### [Your instructions]
Write out again, exactly as they stand, the line that includes "J1 pin 2: GND -> +9V" and all remaining lines of the entries.

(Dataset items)
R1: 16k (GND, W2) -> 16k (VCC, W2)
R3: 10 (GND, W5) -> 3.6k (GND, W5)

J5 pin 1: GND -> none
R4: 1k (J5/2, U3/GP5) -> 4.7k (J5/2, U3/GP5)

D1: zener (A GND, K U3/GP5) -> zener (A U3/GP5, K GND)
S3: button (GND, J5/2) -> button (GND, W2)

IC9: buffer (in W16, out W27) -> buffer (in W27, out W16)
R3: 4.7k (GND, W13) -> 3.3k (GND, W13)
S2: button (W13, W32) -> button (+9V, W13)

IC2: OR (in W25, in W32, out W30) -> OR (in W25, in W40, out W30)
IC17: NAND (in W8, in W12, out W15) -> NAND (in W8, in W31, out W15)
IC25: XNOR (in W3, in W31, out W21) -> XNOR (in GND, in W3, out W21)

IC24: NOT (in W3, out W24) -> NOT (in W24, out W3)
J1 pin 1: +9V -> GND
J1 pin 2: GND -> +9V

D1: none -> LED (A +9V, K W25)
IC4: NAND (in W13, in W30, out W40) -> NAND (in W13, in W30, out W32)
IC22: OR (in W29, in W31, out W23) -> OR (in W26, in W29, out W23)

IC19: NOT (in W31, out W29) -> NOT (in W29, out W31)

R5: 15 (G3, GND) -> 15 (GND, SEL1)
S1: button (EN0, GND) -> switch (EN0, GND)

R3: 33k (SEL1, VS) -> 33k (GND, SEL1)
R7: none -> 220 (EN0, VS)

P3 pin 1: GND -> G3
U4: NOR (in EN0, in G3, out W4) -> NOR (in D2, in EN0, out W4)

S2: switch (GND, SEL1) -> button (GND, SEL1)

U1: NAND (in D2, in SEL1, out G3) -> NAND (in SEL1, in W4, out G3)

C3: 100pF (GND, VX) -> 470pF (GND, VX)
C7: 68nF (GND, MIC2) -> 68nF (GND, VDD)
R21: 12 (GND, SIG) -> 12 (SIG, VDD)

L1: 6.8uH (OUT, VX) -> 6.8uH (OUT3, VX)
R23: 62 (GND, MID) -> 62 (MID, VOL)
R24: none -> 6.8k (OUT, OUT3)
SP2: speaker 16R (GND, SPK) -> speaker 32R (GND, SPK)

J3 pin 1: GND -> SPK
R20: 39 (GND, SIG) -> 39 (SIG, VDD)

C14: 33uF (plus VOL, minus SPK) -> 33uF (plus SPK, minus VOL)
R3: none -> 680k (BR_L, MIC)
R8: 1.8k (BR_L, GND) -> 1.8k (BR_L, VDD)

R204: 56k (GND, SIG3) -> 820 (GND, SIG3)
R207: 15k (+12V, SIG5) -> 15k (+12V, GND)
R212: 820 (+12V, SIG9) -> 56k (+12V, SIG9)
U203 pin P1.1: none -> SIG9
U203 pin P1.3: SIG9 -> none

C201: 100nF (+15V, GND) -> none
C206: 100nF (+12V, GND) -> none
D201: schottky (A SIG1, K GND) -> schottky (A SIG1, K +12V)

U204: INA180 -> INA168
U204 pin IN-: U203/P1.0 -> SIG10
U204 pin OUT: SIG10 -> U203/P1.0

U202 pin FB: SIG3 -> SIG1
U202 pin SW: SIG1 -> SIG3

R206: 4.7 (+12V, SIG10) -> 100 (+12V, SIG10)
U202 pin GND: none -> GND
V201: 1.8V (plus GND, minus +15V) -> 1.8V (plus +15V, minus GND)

### [Written answer]
J1 pin 2: GND -> +9V

D1: none -> LED (A +9V, K W25)
IC4: NAND (in W13, in W30, out W40) -> NAND (in W13, in W30, out W32)
IC22: OR (in W29, in W31, out W23) -> OR (in W26, in W29, out W23)

IC19: NOT (in W31, out W29) -> NOT (in W29, out W31)

R5: 15 (G3, GND) -> 15 (GND, SEL1)
S1: button (EN0, GND) -> switch (EN0, GND)

R3: 33k (SEL1, VS) -> 33k (GND, SEL1)
R7: none -> 220 (EN0, VS)

P3 pin 1: GND -> G3
U4: NOR (in EN0, in G3, out W4) -> NOR (in D2, in EN0, out W4)

S2: switch (GND, SEL1) -> button (GND, SEL1)

U1: NAND (in D2, in SEL1, out G3) -> NAND (in SEL1, in W4, out G3)

C3: 100pF (GND, VX) -> 470pF (GND, VX)
C7: 68nF (GND, MIC2) -> 68nF (GND, VDD)
R21: 12 (GND, SIG) -> 12 (SIG, VDD)

L1: 6.8uH (OUT, VX) -> 6.8uH (OUT3, VX)
R23: 62 (GND, MID) -> 62 (MID, VOL)
R24: none -> 6.8k (OUT, OUT3)
SP2: speaker 16R (GND, SPK) -> speaker 32R (GND, SPK)

J3 pin 1: GND -> SPK
R20: 39 (GND, SIG) -> 39 (SIG, VDD)

C14: 33uF (plus VOL, minus SPK) -> 33uF (plus SPK, minus VOL)
R3: none -> 680k (BR_L, MIC)
R8: 1.8k (BR_L, GND) -> 1.8k (BR_L, VDD)

R204: 56k (GND, SIG3) -> 820 (GND, SIG3)
R207: 15k (+12V, SIG5) -> 15k (+12V, GND)
R212: 820 (+12V, SIG9) -> 56k (+12V, SIG9)
U203 pin P1.1: none -> SIG9
U203 pin P1.3: SIG9 -> none

C201: 100nF (+15V, GND) -> none
C206: 100nF (+12V, GND) -> none
D201: schottky (A SIG1, K GND) -> schottky (A SIG1, K +12V)

U204: INA180 -> INA168
U204 pin IN-: U203/P1.0 -> SIG10
U204 pin OUT: SIG10 -> U203/P1.0

U202 pin FB: SIG3 -> SIG1
U202 pin SW: SIG1 -> SIG3

R206: 4.7 (+12V, SIG10) -> 100 (+12V, SIG10)
U202 pin GND: none -> GND
V201: 1.8V (plus GND, minus +15V) -> 1.8V (plus +15V, minus GND)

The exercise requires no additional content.